[DATA RECORDS]:
[Start of Attachment]

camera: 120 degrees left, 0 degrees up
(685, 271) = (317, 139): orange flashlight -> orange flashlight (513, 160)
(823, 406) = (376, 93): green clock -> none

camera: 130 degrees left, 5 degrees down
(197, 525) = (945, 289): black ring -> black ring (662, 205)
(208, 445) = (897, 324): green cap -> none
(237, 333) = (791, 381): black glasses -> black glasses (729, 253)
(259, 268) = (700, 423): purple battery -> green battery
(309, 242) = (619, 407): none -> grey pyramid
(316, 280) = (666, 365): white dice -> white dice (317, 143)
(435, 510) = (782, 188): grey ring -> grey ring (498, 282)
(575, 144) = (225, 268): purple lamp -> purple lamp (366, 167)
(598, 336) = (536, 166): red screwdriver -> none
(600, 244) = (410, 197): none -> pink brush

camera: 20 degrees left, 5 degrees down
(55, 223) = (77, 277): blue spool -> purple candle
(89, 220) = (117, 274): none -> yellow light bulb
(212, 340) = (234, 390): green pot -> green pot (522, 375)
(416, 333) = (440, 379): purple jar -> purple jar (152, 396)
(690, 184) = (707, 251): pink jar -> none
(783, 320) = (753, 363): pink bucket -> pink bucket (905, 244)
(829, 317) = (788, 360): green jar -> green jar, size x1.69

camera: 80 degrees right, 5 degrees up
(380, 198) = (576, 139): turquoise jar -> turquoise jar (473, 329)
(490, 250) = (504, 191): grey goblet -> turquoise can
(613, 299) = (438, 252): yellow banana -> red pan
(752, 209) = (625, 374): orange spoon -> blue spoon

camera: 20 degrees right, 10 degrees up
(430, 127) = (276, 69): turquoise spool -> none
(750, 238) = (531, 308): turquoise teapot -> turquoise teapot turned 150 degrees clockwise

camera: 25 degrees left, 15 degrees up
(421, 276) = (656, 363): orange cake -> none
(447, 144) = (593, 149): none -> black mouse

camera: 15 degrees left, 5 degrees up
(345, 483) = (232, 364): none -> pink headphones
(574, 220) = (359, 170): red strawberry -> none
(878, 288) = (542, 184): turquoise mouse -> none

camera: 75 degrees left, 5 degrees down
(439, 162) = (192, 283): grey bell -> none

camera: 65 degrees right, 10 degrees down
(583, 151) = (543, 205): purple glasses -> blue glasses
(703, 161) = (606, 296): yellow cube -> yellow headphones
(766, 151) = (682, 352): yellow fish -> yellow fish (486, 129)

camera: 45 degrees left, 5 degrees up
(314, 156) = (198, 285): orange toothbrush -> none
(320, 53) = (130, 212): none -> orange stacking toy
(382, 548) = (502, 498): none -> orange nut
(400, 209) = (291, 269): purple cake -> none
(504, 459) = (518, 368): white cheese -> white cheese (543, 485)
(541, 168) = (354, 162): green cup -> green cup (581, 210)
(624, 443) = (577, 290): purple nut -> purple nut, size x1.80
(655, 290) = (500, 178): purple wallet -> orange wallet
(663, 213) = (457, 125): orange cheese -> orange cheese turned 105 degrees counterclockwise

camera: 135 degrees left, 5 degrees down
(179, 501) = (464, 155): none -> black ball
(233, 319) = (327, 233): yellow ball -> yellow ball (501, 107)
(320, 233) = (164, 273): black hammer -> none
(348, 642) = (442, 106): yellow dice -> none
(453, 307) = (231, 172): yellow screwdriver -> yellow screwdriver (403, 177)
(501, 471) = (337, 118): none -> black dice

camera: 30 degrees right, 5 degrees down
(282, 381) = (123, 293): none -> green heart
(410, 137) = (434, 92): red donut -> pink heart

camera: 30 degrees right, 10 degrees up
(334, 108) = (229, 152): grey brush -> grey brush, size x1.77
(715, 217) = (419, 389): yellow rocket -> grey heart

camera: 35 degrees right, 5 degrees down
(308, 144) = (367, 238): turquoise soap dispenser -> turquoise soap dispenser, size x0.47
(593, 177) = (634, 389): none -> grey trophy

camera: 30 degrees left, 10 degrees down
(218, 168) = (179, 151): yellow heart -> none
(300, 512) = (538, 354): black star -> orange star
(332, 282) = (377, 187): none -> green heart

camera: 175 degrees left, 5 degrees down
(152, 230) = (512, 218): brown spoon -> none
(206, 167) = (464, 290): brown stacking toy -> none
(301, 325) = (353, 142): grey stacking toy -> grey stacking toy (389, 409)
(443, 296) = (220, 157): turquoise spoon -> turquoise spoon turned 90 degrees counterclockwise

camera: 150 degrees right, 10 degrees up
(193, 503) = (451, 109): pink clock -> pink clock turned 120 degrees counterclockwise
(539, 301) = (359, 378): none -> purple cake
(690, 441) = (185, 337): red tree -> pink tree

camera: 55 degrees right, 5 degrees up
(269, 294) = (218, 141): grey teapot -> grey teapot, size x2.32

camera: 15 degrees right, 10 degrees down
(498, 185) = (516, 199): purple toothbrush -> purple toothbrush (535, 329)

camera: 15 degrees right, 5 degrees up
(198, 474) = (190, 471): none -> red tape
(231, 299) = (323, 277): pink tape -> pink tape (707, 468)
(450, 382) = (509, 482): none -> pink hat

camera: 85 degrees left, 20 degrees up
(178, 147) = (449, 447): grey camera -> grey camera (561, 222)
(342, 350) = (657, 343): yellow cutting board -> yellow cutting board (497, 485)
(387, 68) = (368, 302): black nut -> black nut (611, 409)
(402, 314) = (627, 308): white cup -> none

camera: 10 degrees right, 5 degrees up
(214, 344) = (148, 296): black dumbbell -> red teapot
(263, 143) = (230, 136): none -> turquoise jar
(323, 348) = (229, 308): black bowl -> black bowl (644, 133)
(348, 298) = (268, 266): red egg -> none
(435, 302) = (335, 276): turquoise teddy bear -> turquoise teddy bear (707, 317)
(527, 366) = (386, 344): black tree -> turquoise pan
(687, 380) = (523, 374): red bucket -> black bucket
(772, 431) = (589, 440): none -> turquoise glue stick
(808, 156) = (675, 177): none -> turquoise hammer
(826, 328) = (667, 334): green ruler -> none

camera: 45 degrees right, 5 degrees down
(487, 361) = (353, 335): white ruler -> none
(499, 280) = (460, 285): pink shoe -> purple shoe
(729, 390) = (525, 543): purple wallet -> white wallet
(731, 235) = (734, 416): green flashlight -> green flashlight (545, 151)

[End of Attachment]

[THE TASK]:
Extract from the records above the lines from the one containing "(453, 307) = (231, 172): yellow" to the one containing "(410, 137) = (434, 92): red", both lines included, exactly as they appear and with nothing else.

[YOUR RESPONSE]:
(453, 307) = (231, 172): yellow screwdriver -> yellow screwdriver (403, 177)
(501, 471) = (337, 118): none -> black dice

camera: 30 degrees right, 5 degrees down
(282, 381) = (123, 293): none -> green heart
(410, 137) = (434, 92): red donut -> pink heart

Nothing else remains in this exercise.